● Exercise requirements: The full listing is to be returned exactly as given, but without pictures.

BEGIN Data excerpts

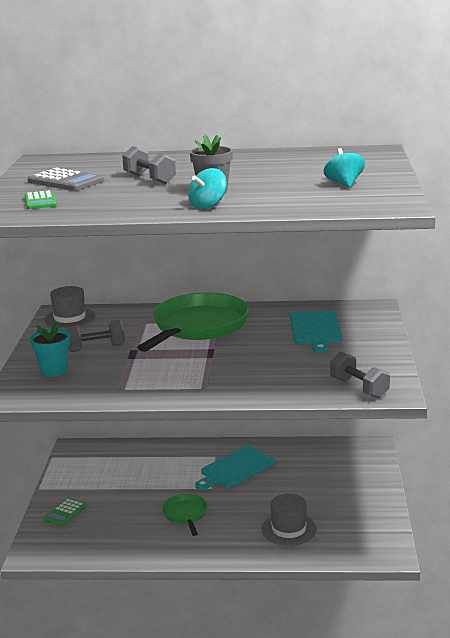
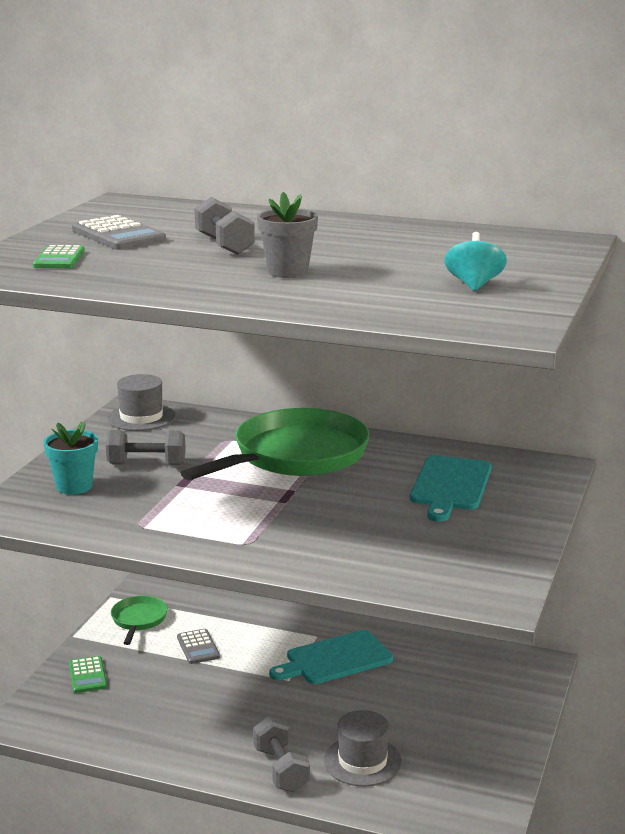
camera: 15 degrees right, 0 degrees up
green calculator [43,498,86,526] -> green calculator turned 60 degrees counterclockwise [69,656,107,693]
green pan [162,494,208,536] -> green pan moved to [111,596,168,645]
turquoise spinning top [188,168,227,209] -> none
grey dumbbell [330,352,390,398] -> grey dumbbell moved to [253,716,310,792]
none -> grey calculator [177,629,220,664]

END Data excerpts

● Output for this exercise:
camera: 15 degrees right, 0 degrees up
green calculator [43,498,86,526] -> green calculator turned 60 degrees counterclockwise [69,656,107,693]
green pan [162,494,208,536] -> green pan moved to [111,596,168,645]
turquoise spinning top [188,168,227,209] -> none
grey dumbbell [330,352,390,398] -> grey dumbbell moved to [253,716,310,792]
none -> grey calculator [177,629,220,664]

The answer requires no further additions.